Aim of the task — Only the lines from the one that contains "U1 pin VSS: GND -> VA" through the end of the entries, both included, should be transcribed, exactly and without pictures.

Before-and-after change data
----

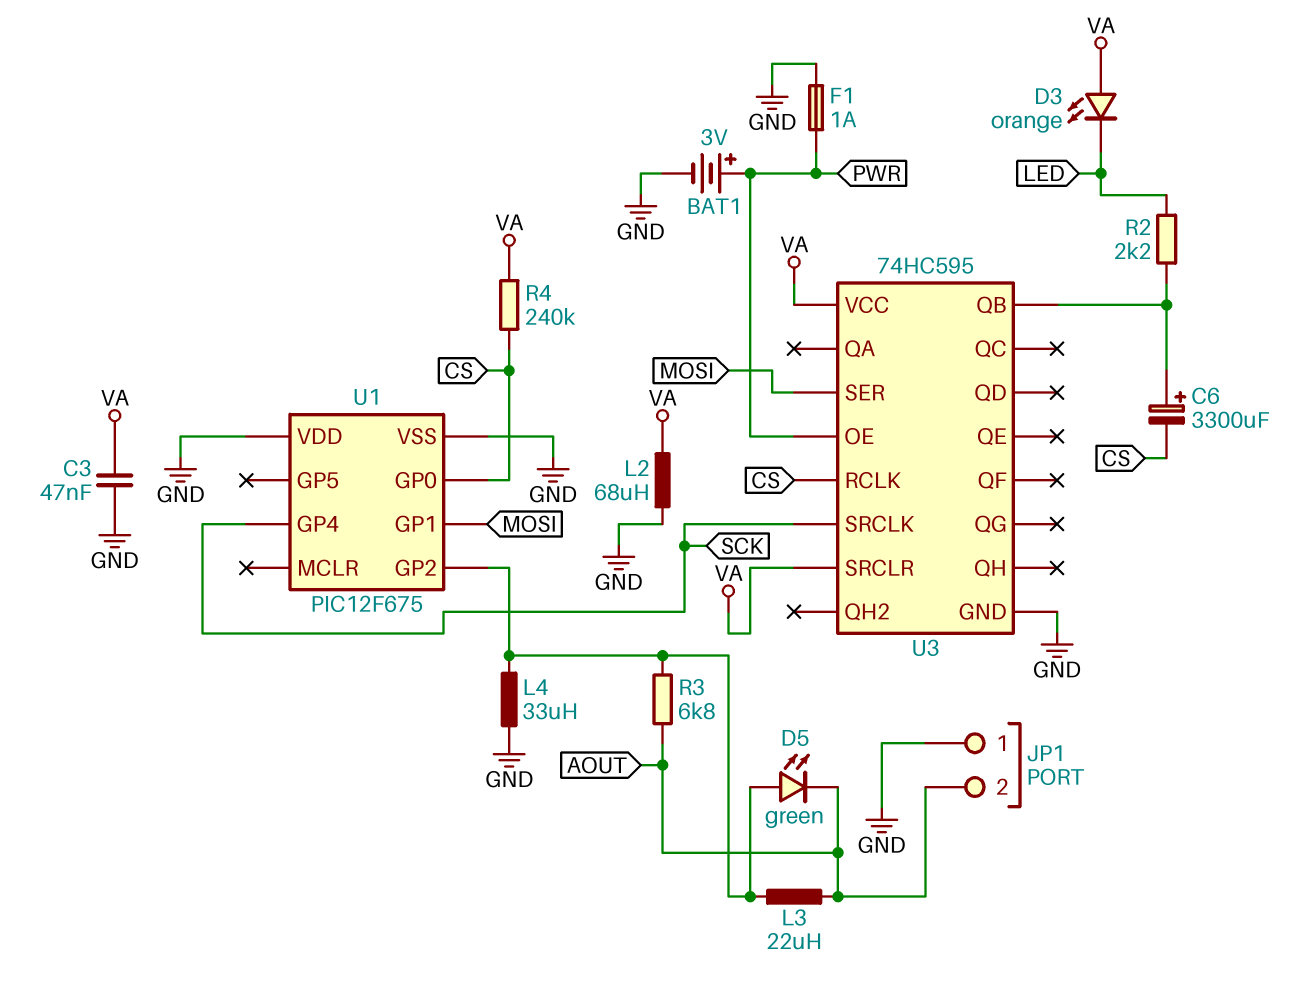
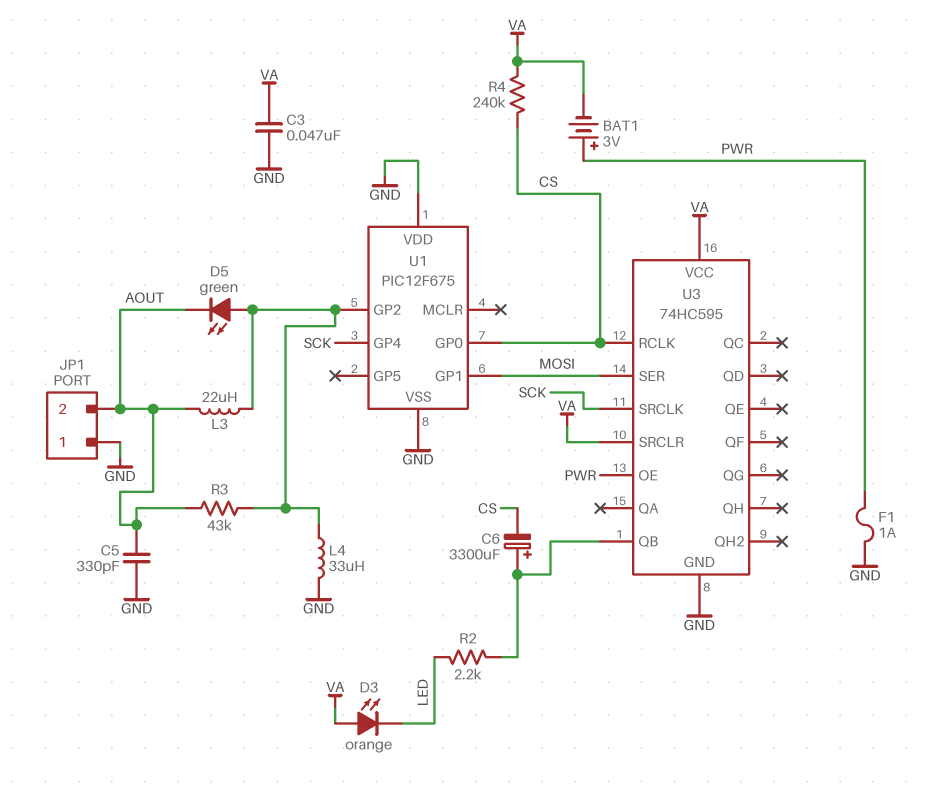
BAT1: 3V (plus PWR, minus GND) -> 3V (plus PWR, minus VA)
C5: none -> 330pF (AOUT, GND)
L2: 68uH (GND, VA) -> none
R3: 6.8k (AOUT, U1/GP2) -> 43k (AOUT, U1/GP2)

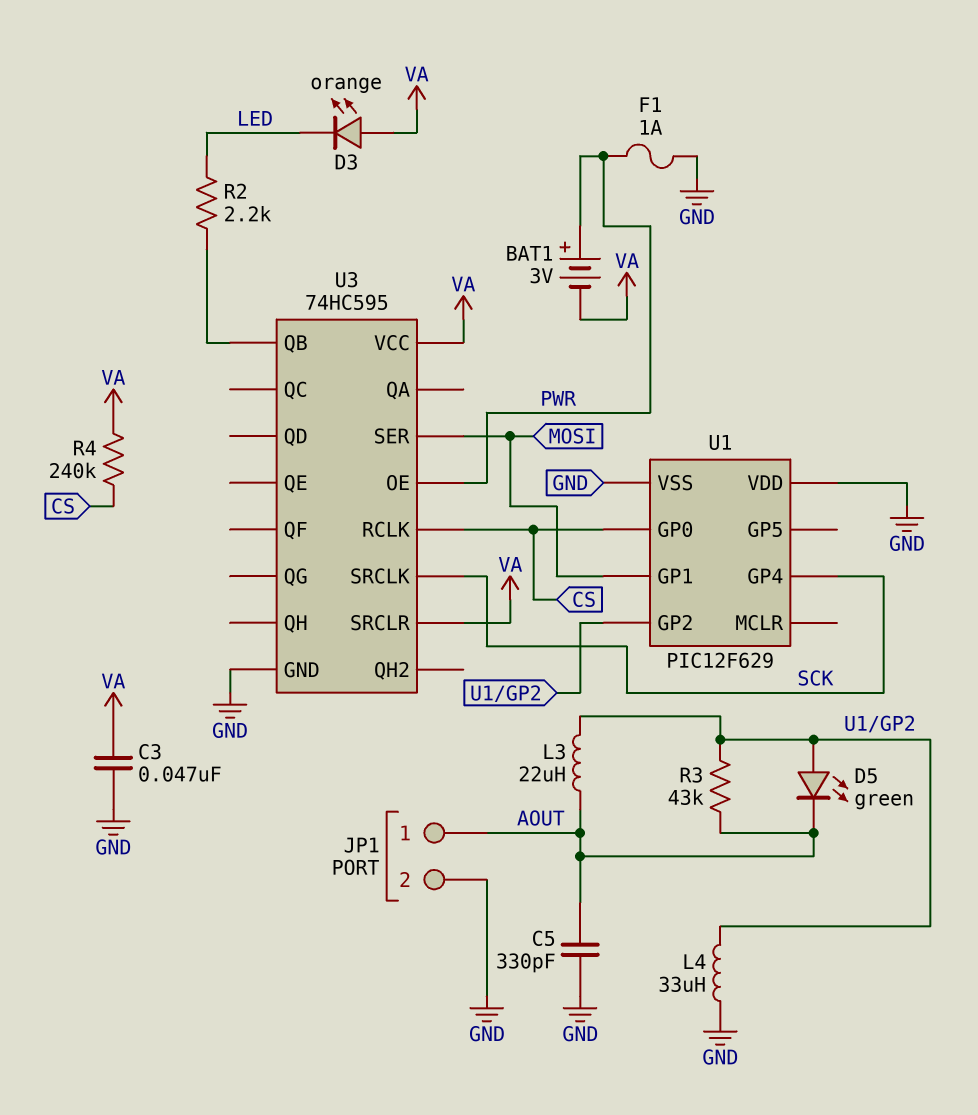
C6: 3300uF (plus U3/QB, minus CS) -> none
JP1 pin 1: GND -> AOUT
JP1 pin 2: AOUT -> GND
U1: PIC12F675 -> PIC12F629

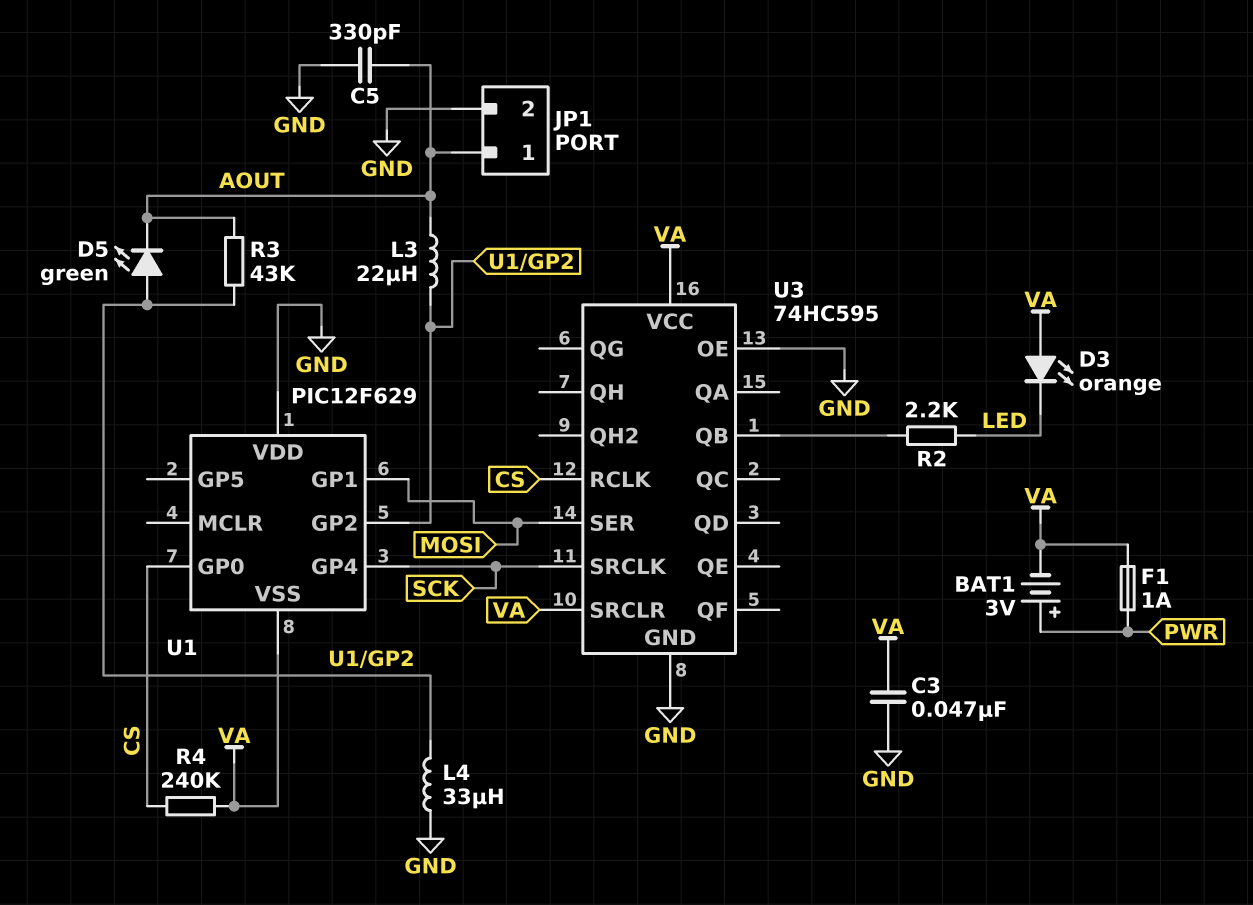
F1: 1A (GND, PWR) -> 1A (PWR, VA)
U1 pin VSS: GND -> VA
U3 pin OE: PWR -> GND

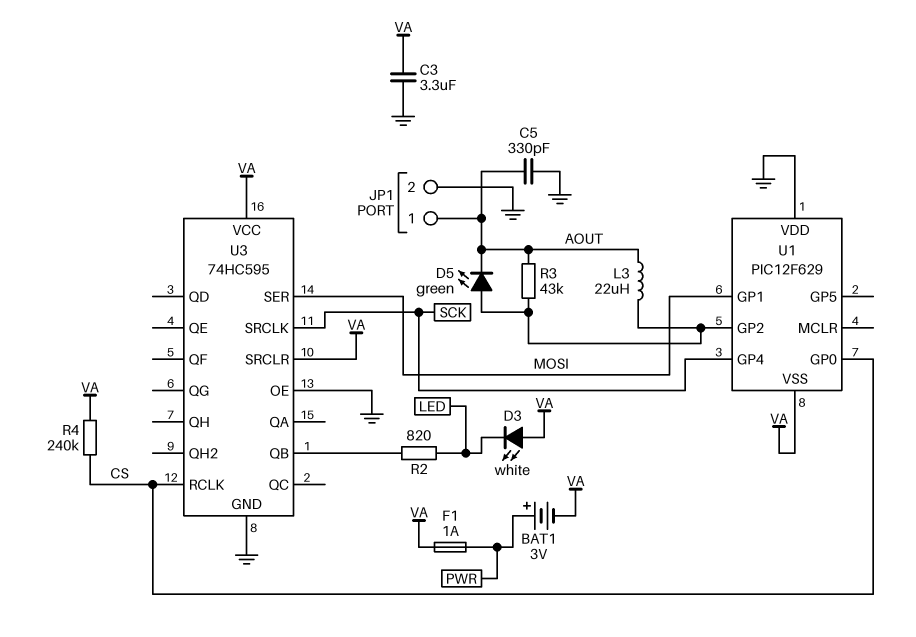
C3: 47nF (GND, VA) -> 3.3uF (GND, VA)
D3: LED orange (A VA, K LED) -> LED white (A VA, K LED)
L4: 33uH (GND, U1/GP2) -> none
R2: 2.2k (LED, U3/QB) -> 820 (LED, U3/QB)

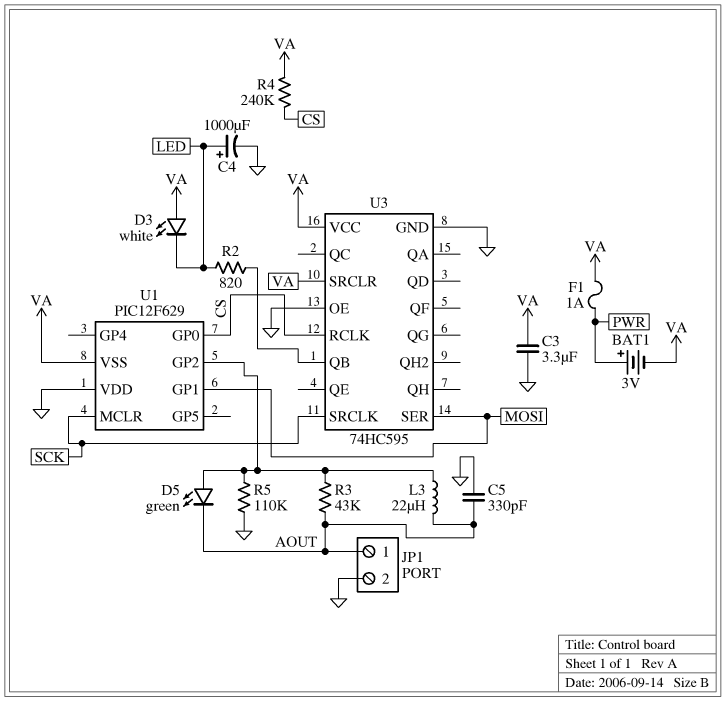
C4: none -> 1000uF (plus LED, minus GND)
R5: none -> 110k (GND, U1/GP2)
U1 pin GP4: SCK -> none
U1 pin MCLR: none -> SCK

----

Solution to this task —
U1 pin VSS: GND -> VA
U3 pin OE: PWR -> GND

C3: 47nF (GND, VA) -> 3.3uF (GND, VA)
D3: LED orange (A VA, K LED) -> LED white (A VA, K LED)
L4: 33uH (GND, U1/GP2) -> none
R2: 2.2k (LED, U3/QB) -> 820 (LED, U3/QB)

C4: none -> 1000uF (plus LED, minus GND)
R5: none -> 110k (GND, U1/GP2)
U1 pin GP4: SCK -> none
U1 pin MCLR: none -> SCK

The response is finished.